__Your instructions__
Without including the images, transcribe each record precisely as it appears below.

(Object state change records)
•••

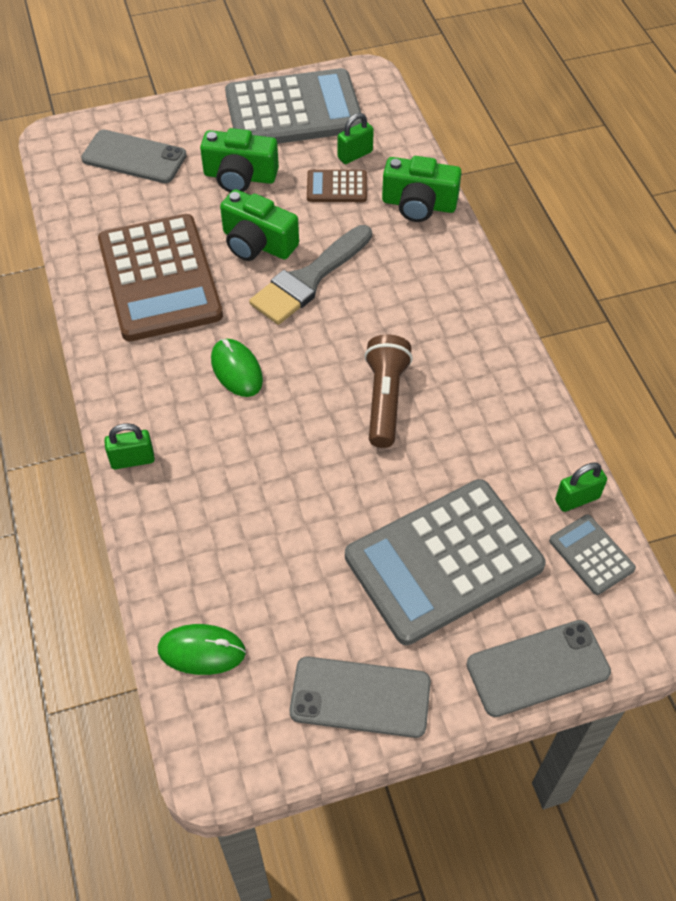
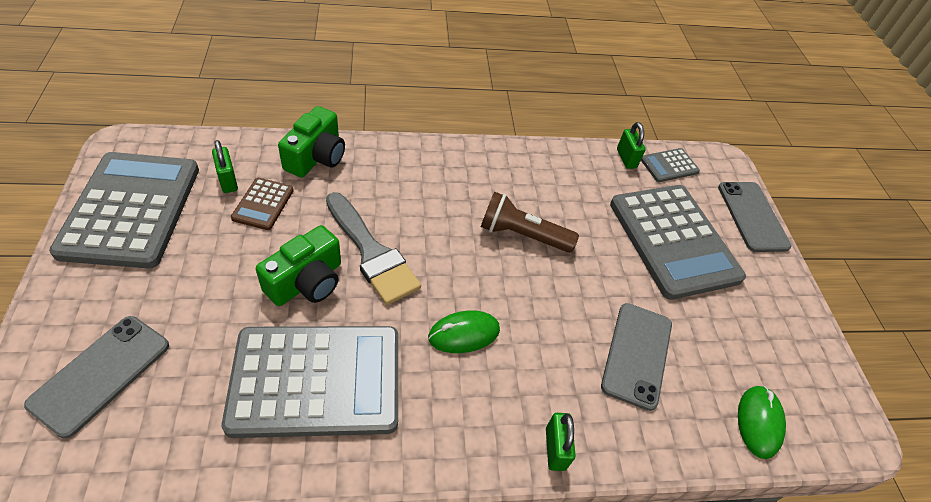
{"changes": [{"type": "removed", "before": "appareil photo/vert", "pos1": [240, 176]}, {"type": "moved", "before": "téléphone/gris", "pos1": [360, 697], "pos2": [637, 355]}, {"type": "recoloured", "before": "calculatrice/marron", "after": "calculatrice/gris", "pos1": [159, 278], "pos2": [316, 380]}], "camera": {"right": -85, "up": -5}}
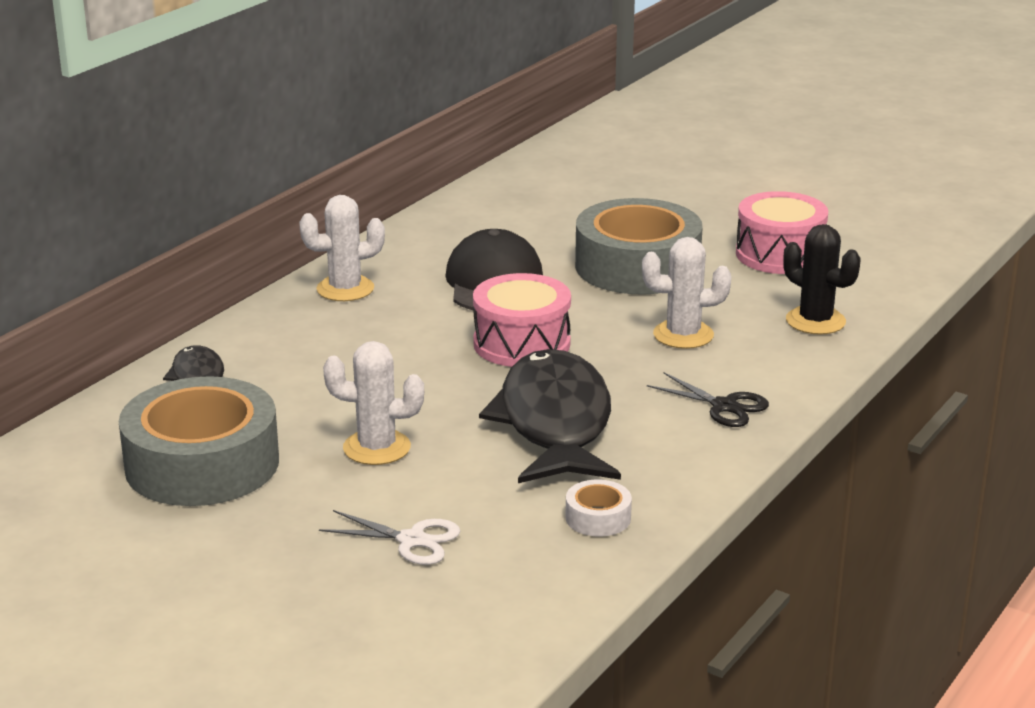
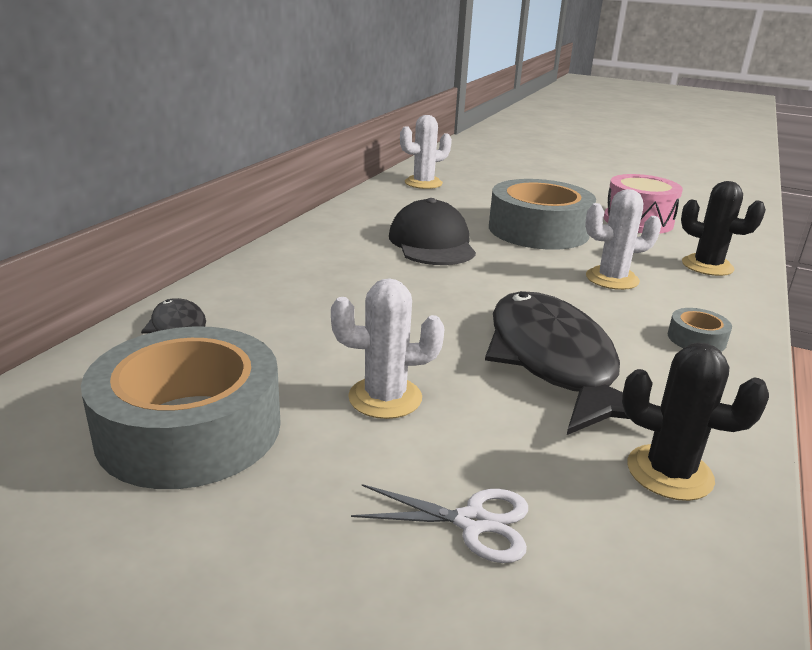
{"changes": [{"type": "removed", "before": "tambour/rose", "pos1": [521, 344]}, {"type": "moved", "before": "cactus/blanc", "pos1": [345, 289], "pos2": [423, 183]}, {"type": "replaced", "before": "ruban adhésif/blanc", "after": "cactus/noir", "pos1": [598, 518], "pos2": [669, 472]}, {"type": "replaced", "before": "ciseaux/noir", "after": "ruban adhésif/gris", "pos1": [724, 406], "pos2": [696, 339]}], "camera": {"right": -10, "up": 0}}
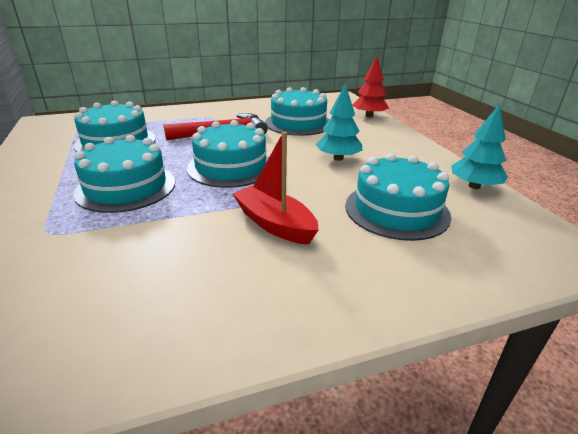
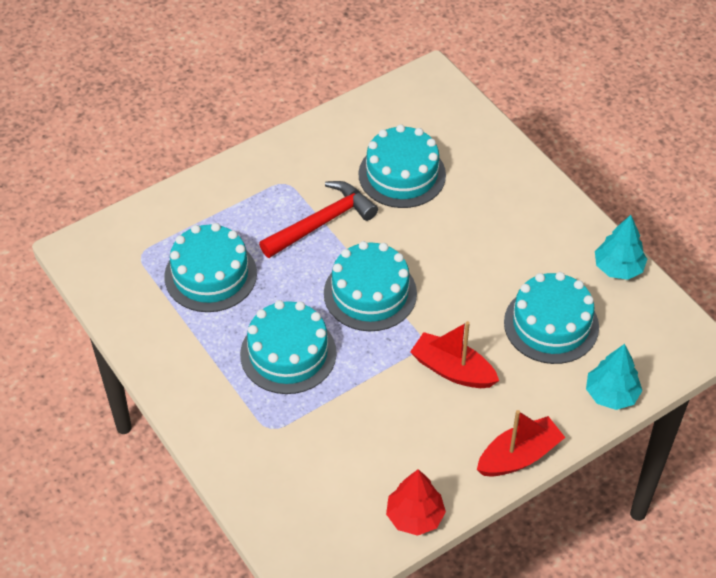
{"changes": [{"type": "added", "after": "bateau/rouge", "pos2": [519, 456]}, {"type": "moved", "before": "arbre/turquoise", "pos1": [338, 158], "pos2": [611, 394]}, {"type": "moved", "before": "arbre/rouge", "pos1": [369, 116], "pos2": [414, 516]}], "camera": {"right": -15, "up": 20}}
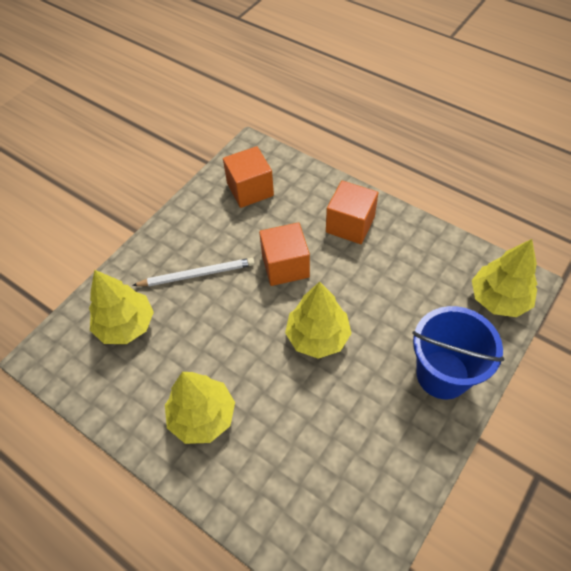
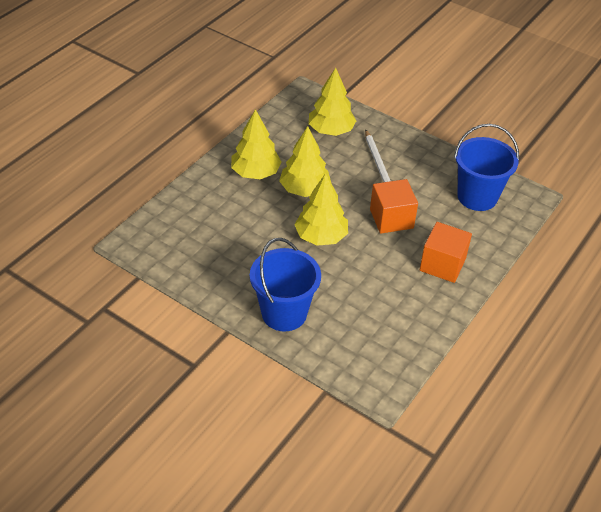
{"changes": [{"type": "moved", "before": "arbre/jaune", "pos1": [499, 299], "pos2": [304, 189]}, {"type": "replaced", "before": "cube/orange", "after": "seau/bleu", "pos1": [250, 189], "pos2": [477, 197]}], "camera": {"right": 85, "up": -10}}
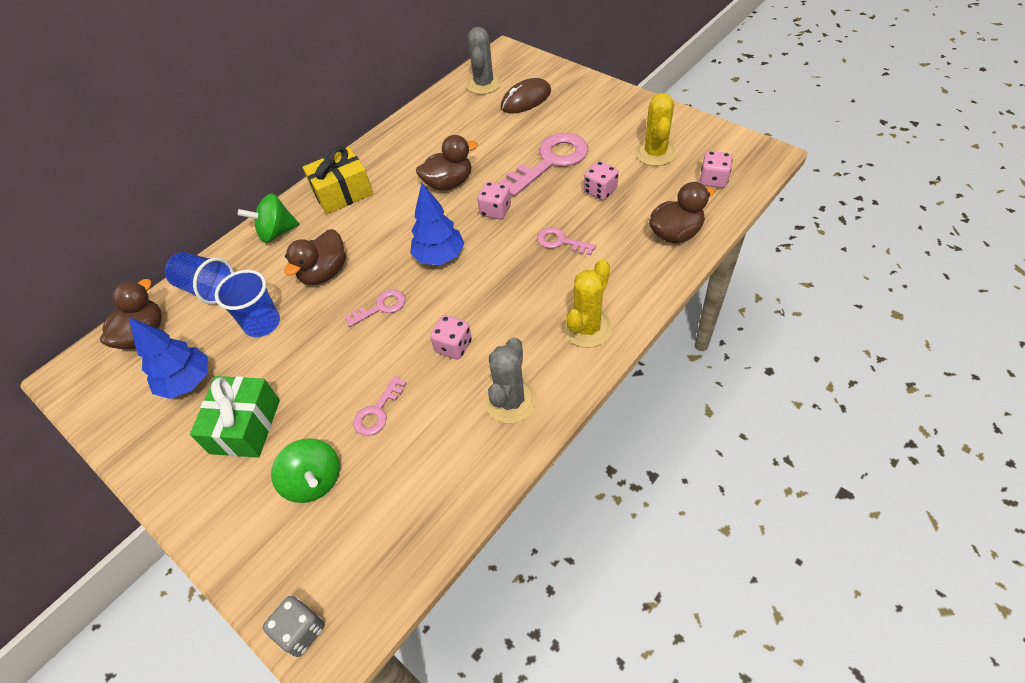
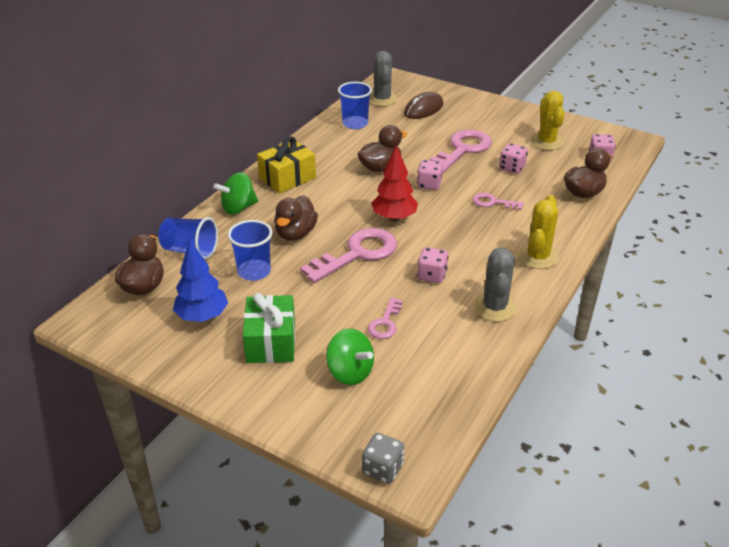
{"changes": [{"type": "added", "after": "gobelet/bleu", "pos2": [355, 123]}, {"type": "recoloured", "before": "arbre/bleu", "after": "arbre/rouge", "pos1": [440, 257], "pos2": [394, 217]}, {"type": "resized", "before": "clé/rose", "pos1": [381, 307], "pos2": [357, 254], "scale": 1.94}], "camera": {"right": -15, "up": -15}}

•••

__Your solution__
{"changes": [{"type": "removed", "before": "appareil photo/vert", "pos1": [240, 176]}, {"type": "moved", "before": "téléphone/gris", "pos1": [360, 697], "pos2": [637, 355]}, {"type": "recoloured", "before": "calculatrice/marron", "after": "calculatrice/gris", "pos1": [159, 278], "pos2": [316, 380]}], "camera": {"right": -85, "up": -5}}
{"changes": [{"type": "removed", "before": "tambour/rose", "pos1": [521, 344]}, {"type": "moved", "before": "cactus/blanc", "pos1": [345, 289], "pos2": [423, 183]}, {"type": "replaced", "before": "ruban adhésif/blanc", "after": "cactus/noir", "pos1": [598, 518], "pos2": [669, 472]}, {"type": "replaced", "before": "ciseaux/noir", "after": "ruban adhésif/gris", "pos1": [724, 406], "pos2": [696, 339]}], "camera": {"right": -10, "up": 0}}
{"changes": [{"type": "added", "after": "bateau/rouge", "pos2": [519, 456]}, {"type": "moved", "before": "arbre/turquoise", "pos1": [338, 158], "pos2": [611, 394]}, {"type": "moved", "before": "arbre/rouge", "pos1": [369, 116], "pos2": [414, 516]}], "camera": {"right": -15, "up": 20}}
{"changes": [{"type": "moved", "before": "arbre/jaune", "pos1": [499, 299], "pos2": [304, 189]}, {"type": "replaced", "before": "cube/orange", "after": "seau/bleu", "pos1": [250, 189], "pos2": [477, 197]}], "camera": {"right": 85, "up": -10}}
{"changes": [{"type": "added", "after": "gobelet/bleu", "pos2": [355, 123]}, {"type": "recoloured", "before": "arbre/bleu", "after": "arbre/rouge", "pos1": [440, 257], "pos2": [394, 217]}, {"type": "resized", "before": "clé/rose", "pos1": [381, 307], "pos2": [357, 254], "scale": 1.94}], "camera": {"right": -15, "up": -15}}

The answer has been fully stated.